Data shown>
"""
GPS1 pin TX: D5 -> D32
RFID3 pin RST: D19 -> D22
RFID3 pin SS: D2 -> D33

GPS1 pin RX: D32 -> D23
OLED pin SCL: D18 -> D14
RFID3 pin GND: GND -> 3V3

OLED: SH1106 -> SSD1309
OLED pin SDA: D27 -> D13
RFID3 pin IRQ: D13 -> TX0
"""
What is expected> Return, unchanged, each line from the line containing "RFID3 pin GND: GND -> 3V3" through the last line of the material.

Solution to this task>
RFID3 pin GND: GND -> 3V3

OLED: SH1106 -> SSD1309
OLED pin SDA: D27 -> D13
RFID3 pin IRQ: D13 -> TX0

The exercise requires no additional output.